**DATA SHOWN**

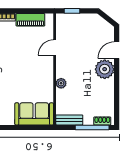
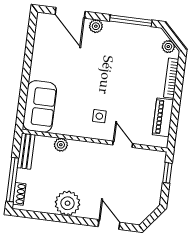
side table: (36, 68) -> (99, 116), added
plant: (105, 69) -> (68, 203), moved
plant: (61, 83) -> (61, 145), moved

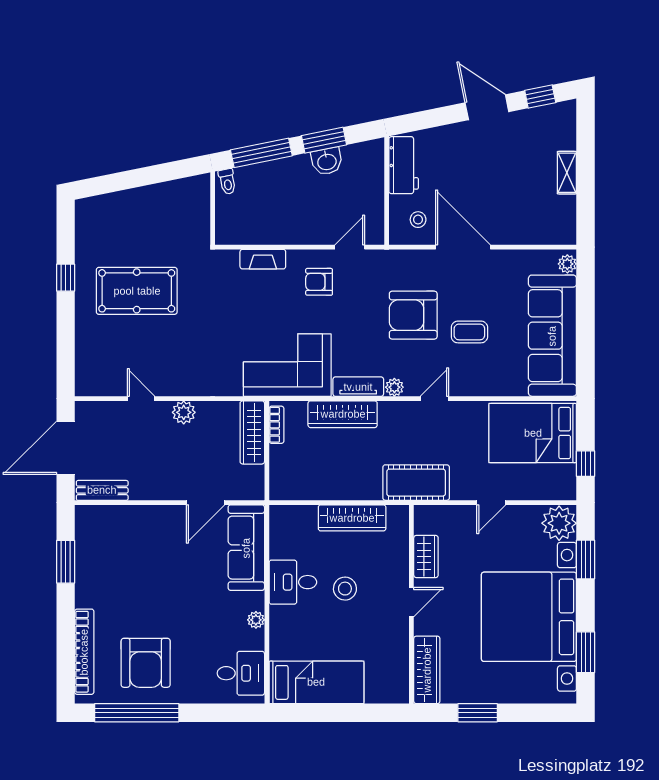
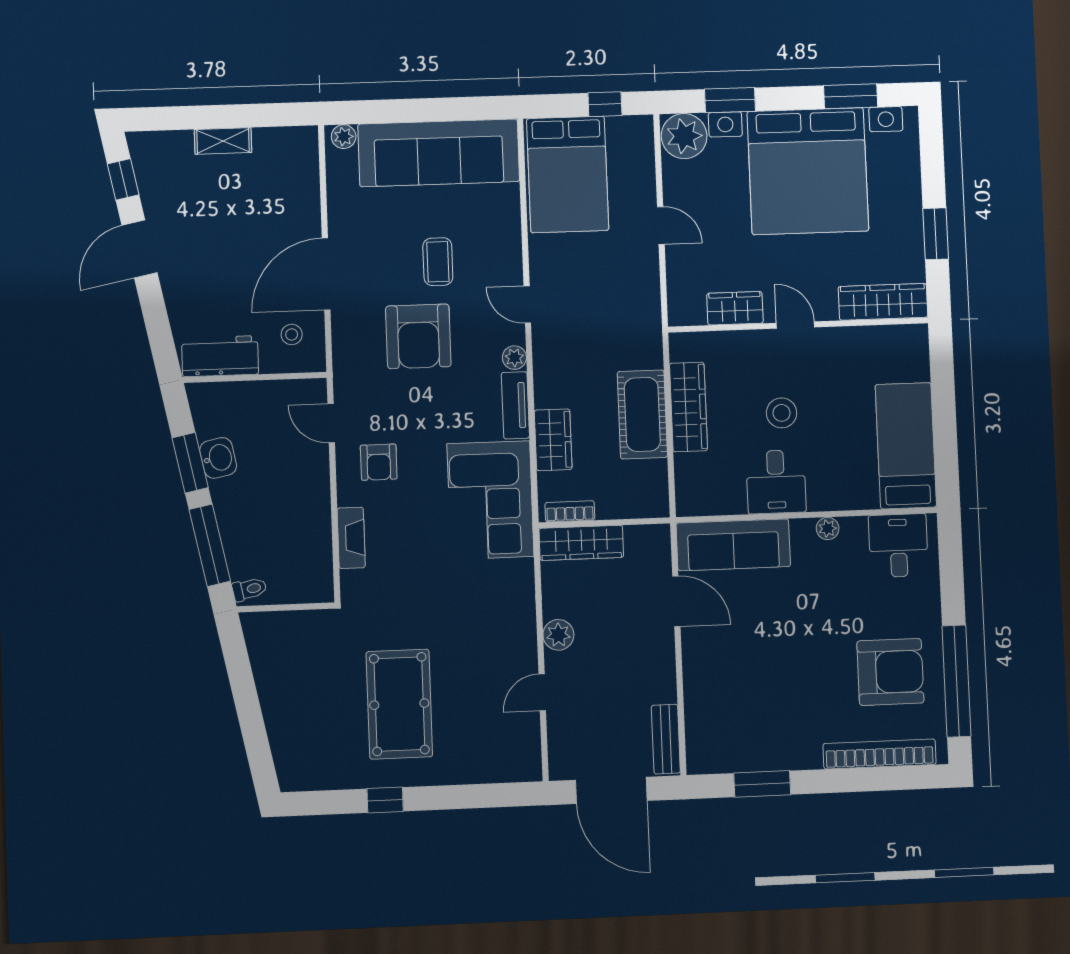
wardrobe: (343, 414) -> (553, 440), width x0.67
cot: (416, 483) -> (642, 414), moved

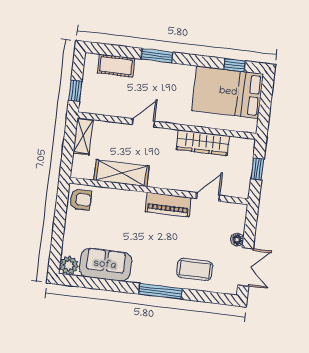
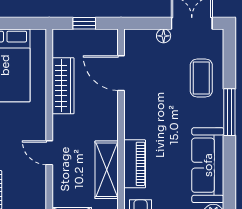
door: (208, 197) -> (121, 73), width x1.38
piano: (168, 205) -> (135, 164), moved
sofa: (105, 265) -> (208, 165), width x1.36

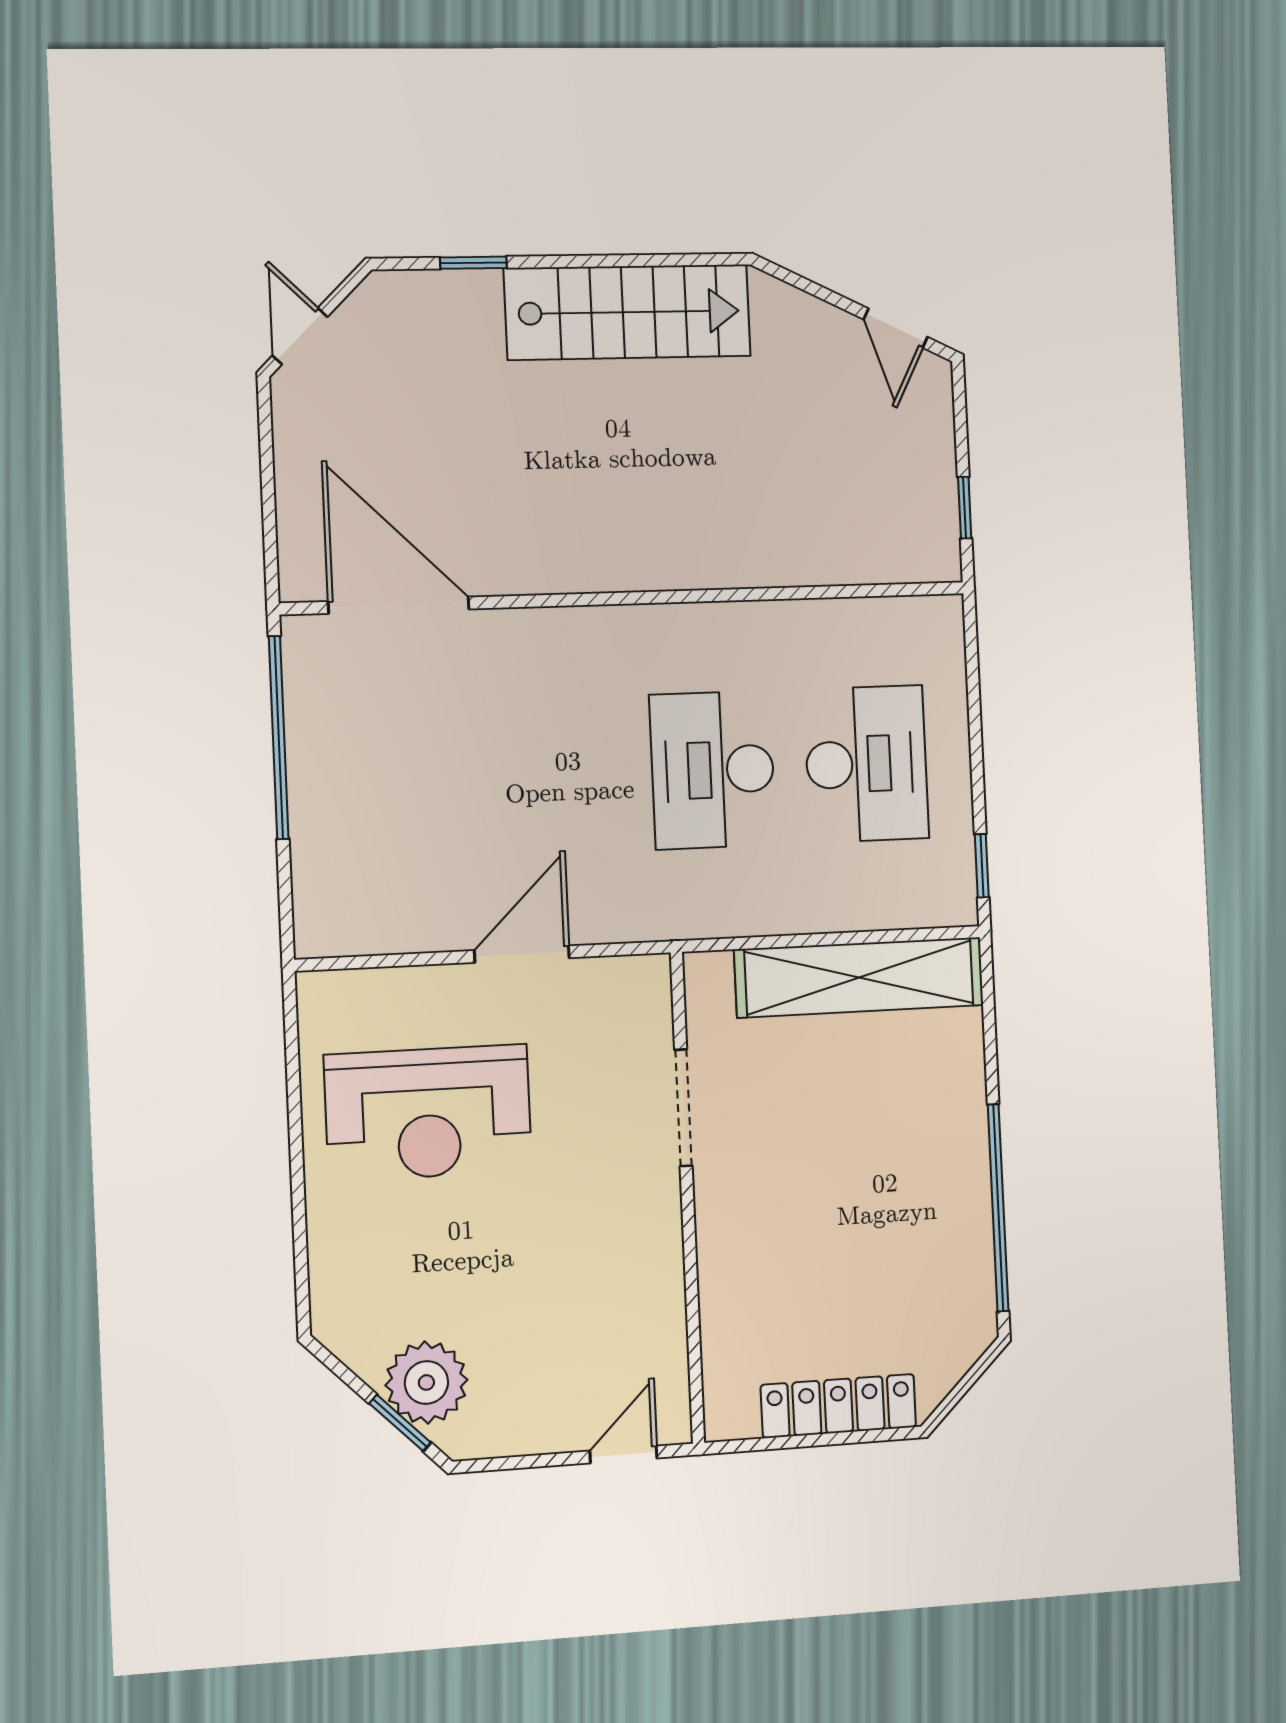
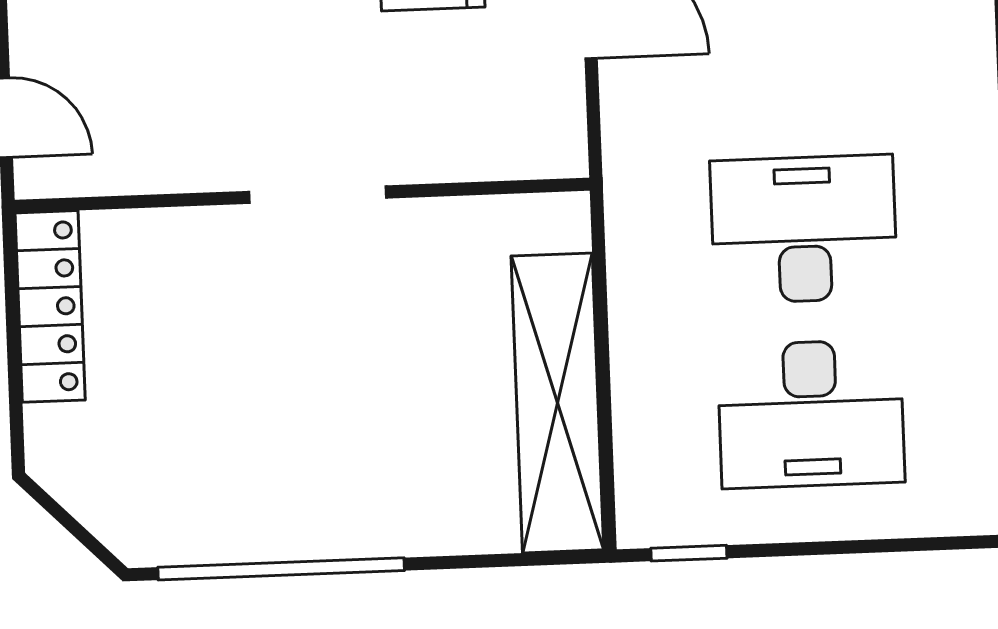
doorway: (683, 1108) -> (318, 195), moved
locker: (838, 1406) -> (50, 306), moved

**PROBLEM TO WORK ON**
Drop the pictures, then write out everything else in the records exactly.

**RESULT**
side table: (36, 68) -> (99, 116), added
plant: (105, 69) -> (68, 203), moved
plant: (61, 83) -> (61, 145), moved

wardrobe: (343, 414) -> (553, 440), width x0.67
cot: (416, 483) -> (642, 414), moved

door: (208, 197) -> (121, 73), width x1.38
piano: (168, 205) -> (135, 164), moved
sofa: (105, 265) -> (208, 165), width x1.36

doorway: (683, 1108) -> (318, 195), moved
locker: (838, 1406) -> (50, 306), moved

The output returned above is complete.